» **Required action**
Beginning with the line that contains "left to centre" in the material below, print each line exactly until the line that contains "hammer top centre" has been printed, then stop.
── Provided records ──
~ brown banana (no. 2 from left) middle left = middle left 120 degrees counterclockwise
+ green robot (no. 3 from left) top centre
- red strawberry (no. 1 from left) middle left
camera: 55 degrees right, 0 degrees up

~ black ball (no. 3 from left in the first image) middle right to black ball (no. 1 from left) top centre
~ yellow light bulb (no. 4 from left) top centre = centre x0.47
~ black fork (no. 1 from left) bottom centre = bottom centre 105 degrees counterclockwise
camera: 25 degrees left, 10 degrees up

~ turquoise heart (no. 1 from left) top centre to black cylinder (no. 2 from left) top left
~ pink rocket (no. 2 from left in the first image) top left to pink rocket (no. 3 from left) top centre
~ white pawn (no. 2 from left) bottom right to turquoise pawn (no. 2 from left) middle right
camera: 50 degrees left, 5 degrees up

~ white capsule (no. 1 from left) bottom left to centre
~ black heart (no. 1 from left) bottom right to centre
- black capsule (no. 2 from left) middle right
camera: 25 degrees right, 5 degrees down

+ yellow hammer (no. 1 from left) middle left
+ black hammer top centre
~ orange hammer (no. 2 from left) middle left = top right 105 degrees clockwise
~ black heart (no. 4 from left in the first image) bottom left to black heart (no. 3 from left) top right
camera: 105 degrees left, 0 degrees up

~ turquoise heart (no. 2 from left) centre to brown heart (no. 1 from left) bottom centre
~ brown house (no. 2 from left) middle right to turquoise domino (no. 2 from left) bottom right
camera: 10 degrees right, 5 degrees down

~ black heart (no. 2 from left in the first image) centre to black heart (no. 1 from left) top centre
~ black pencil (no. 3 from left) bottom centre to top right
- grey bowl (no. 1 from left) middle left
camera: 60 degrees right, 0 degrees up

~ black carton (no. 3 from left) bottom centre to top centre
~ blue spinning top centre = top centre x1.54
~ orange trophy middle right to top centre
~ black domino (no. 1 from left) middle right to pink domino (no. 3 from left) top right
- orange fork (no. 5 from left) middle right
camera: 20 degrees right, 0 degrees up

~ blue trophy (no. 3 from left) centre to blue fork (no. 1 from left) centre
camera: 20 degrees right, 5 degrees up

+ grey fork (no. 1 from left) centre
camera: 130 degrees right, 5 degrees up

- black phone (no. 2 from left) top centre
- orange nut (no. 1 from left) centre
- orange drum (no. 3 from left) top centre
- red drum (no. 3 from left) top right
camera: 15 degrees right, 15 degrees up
───
» **Finished exercise**
~ white capsule (no. 1 from left) bottom left to centre
~ black heart (no. 1 from left) bottom right to centre
- black capsule (no. 2 from left) middle right
camera: 25 degrees right, 5 degrees down

+ yellow hammer (no. 1 from left) middle left
+ black hammer top centre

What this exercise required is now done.